• GIVEN ENTRIES:
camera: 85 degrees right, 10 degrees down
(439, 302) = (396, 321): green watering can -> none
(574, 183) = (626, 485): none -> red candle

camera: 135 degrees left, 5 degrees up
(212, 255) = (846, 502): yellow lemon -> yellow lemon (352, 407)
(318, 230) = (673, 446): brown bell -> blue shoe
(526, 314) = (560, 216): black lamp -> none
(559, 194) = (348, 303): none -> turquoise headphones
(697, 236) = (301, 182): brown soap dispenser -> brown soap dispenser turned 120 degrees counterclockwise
* * *
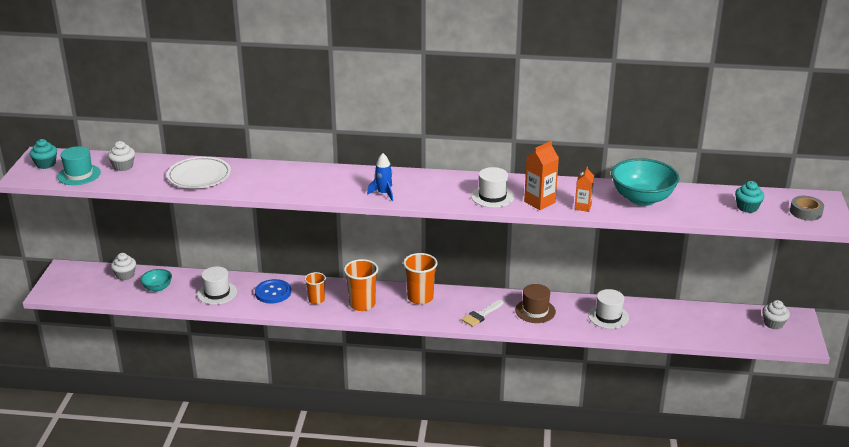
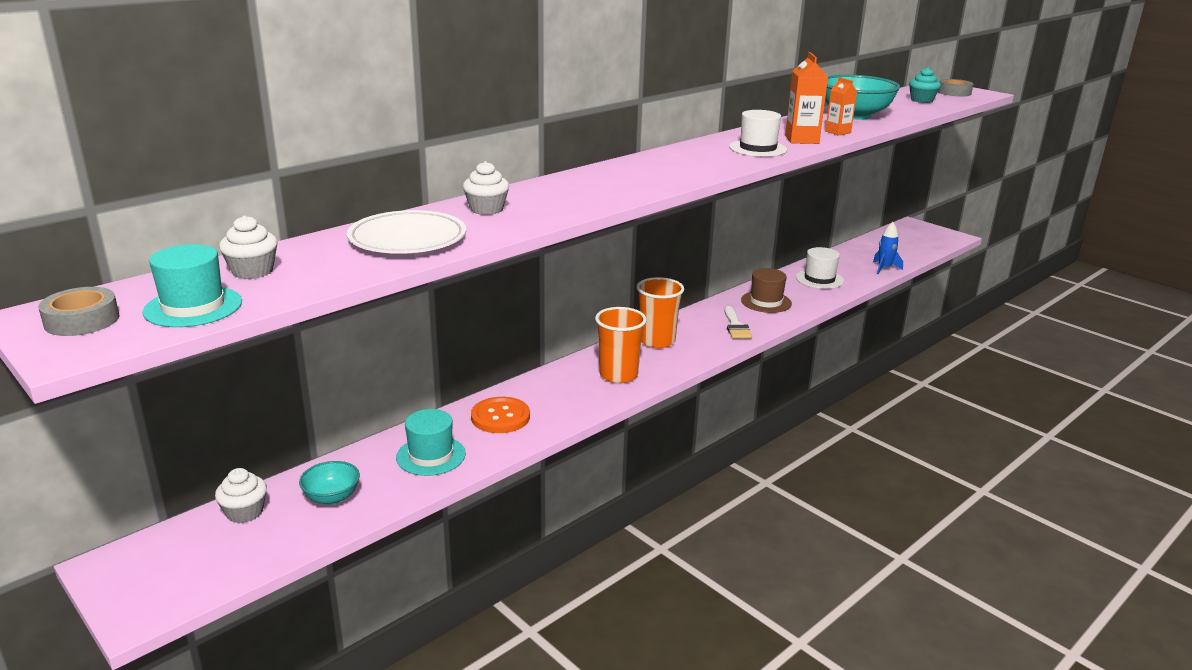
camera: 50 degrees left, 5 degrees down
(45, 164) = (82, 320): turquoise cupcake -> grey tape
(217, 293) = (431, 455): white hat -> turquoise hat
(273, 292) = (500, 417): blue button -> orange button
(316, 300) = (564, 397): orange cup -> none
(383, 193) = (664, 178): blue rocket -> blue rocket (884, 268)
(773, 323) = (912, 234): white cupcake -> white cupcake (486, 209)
--
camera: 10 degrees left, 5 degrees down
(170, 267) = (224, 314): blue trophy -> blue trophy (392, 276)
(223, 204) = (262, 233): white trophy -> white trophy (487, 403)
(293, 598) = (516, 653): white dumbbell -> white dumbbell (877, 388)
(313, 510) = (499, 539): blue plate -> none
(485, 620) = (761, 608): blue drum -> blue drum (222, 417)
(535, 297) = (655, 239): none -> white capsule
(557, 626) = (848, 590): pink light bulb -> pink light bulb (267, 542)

• WORK TO BE COMPLETED: Take each line above that holds the string "left" and copy it.

• ANSWER SPACE:
camera: 135 degrees left, 5 degrees up
camera: 50 degrees left, 5 degrees down
camera: 10 degrees left, 5 degrees down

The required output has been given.